Edit tracking data
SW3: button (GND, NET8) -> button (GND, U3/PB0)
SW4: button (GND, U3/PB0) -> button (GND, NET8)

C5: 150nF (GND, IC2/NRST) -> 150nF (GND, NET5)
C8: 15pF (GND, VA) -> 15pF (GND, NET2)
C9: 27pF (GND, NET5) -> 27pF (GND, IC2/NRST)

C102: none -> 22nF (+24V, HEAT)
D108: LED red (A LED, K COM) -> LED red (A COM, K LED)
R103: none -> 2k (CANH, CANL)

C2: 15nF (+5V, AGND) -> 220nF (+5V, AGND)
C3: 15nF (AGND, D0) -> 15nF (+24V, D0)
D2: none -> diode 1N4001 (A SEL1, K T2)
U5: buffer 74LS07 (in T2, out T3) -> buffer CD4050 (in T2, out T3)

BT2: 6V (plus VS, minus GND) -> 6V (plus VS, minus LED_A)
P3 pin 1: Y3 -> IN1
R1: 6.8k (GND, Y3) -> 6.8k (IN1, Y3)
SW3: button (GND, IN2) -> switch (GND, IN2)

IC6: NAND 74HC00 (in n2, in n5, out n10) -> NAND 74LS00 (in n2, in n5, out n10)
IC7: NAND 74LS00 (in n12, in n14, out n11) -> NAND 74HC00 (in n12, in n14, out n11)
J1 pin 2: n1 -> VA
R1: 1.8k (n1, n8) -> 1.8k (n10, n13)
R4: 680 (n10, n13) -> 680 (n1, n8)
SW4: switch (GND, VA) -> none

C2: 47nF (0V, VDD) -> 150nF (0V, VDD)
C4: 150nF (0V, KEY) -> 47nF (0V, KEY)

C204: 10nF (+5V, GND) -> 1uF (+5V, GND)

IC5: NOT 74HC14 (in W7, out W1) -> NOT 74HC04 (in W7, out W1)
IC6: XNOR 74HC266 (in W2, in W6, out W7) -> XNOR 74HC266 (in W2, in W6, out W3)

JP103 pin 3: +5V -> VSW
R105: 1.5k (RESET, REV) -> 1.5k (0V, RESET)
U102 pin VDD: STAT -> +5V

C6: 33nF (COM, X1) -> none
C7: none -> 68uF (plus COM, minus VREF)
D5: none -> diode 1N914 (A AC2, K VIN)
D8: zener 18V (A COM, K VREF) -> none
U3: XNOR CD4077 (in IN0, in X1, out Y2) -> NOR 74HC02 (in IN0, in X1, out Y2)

### WHAT IS REQUIRED
Please return all of the entries exactly as they were given.

### EXPECTED ANSWER
SW3: button (GND, NET8) -> button (GND, U3/PB0)
SW4: button (GND, U3/PB0) -> button (GND, NET8)

C5: 150nF (GND, IC2/NRST) -> 150nF (GND, NET5)
C8: 15pF (GND, VA) -> 15pF (GND, NET2)
C9: 27pF (GND, NET5) -> 27pF (GND, IC2/NRST)

C102: none -> 22nF (+24V, HEAT)
D108: LED red (A LED, K COM) -> LED red (A COM, K LED)
R103: none -> 2k (CANH, CANL)

C2: 15nF (+5V, AGND) -> 220nF (+5V, AGND)
C3: 15nF (AGND, D0) -> 15nF (+24V, D0)
D2: none -> diode 1N4001 (A SEL1, K T2)
U5: buffer 74LS07 (in T2, out T3) -> buffer CD4050 (in T2, out T3)

BT2: 6V (plus VS, minus GND) -> 6V (plus VS, minus LED_A)
P3 pin 1: Y3 -> IN1
R1: 6.8k (GND, Y3) -> 6.8k (IN1, Y3)
SW3: button (GND, IN2) -> switch (GND, IN2)

IC6: NAND 74HC00 (in n2, in n5, out n10) -> NAND 74LS00 (in n2, in n5, out n10)
IC7: NAND 74LS00 (in n12, in n14, out n11) -> NAND 74HC00 (in n12, in n14, out n11)
J1 pin 2: n1 -> VA
R1: 1.8k (n1, n8) -> 1.8k (n10, n13)
R4: 680 (n10, n13) -> 680 (n1, n8)
SW4: switch (GND, VA) -> none

C2: 47nF (0V, VDD) -> 150nF (0V, VDD)
C4: 150nF (0V, KEY) -> 47nF (0V, KEY)

C204: 10nF (+5V, GND) -> 1uF (+5V, GND)

IC5: NOT 74HC14 (in W7, out W1) -> NOT 74HC04 (in W7, out W1)
IC6: XNOR 74HC266 (in W2, in W6, out W7) -> XNOR 74HC266 (in W2, in W6, out W3)

JP103 pin 3: +5V -> VSW
R105: 1.5k (RESET, REV) -> 1.5k (0V, RESET)
U102 pin VDD: STAT -> +5V

C6: 33nF (COM, X1) -> none
C7: none -> 68uF (plus COM, minus VREF)
D5: none -> diode 1N914 (A AC2, K VIN)
D8: zener 18V (A COM, K VREF) -> none
U3: XNOR CD4077 (in IN0, in X1, out Y2) -> NOR 74HC02 (in IN0, in X1, out Y2)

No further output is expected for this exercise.